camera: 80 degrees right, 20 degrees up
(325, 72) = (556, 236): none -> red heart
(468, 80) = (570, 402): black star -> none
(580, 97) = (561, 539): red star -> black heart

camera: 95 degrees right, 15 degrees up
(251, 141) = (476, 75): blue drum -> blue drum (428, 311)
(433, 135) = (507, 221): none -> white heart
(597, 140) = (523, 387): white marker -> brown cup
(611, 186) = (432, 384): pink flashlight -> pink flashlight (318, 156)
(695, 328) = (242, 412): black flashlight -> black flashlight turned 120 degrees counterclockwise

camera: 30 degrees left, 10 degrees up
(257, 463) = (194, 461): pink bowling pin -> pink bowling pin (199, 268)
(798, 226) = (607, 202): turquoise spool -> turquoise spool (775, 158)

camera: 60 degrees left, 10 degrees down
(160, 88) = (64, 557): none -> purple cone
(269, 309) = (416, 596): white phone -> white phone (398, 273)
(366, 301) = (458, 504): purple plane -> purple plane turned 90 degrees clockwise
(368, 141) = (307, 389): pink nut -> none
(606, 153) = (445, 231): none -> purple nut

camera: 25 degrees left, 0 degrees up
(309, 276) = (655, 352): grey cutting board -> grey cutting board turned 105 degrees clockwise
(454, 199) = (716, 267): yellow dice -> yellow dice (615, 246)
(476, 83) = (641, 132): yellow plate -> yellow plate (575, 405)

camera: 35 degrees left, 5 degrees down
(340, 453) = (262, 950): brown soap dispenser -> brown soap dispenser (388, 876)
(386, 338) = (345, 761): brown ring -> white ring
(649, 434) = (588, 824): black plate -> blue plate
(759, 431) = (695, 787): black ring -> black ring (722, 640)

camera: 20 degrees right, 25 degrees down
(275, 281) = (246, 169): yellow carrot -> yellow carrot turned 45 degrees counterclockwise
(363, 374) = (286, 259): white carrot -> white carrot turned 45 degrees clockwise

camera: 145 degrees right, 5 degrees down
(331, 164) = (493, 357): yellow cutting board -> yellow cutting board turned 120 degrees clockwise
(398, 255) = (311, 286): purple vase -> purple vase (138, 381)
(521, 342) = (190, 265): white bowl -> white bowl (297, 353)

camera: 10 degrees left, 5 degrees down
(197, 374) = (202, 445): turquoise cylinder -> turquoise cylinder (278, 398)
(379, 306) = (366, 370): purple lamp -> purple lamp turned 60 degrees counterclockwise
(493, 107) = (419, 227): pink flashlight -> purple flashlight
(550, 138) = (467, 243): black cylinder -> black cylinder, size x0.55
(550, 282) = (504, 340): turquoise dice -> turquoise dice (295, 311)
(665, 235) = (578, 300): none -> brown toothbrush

===

> **Your objective**:
Please copy the lines above from the line with "(611, 186) = (432, 384): pink" up to and including the line with "(257, 463) = (194, 461): pink", exactly as written and with nothing else.

> **Response for this exercise**:
(611, 186) = (432, 384): pink flashlight -> pink flashlight (318, 156)
(695, 328) = (242, 412): black flashlight -> black flashlight turned 120 degrees counterclockwise

camera: 30 degrees left, 10 degrees up
(257, 463) = (194, 461): pink bowling pin -> pink bowling pin (199, 268)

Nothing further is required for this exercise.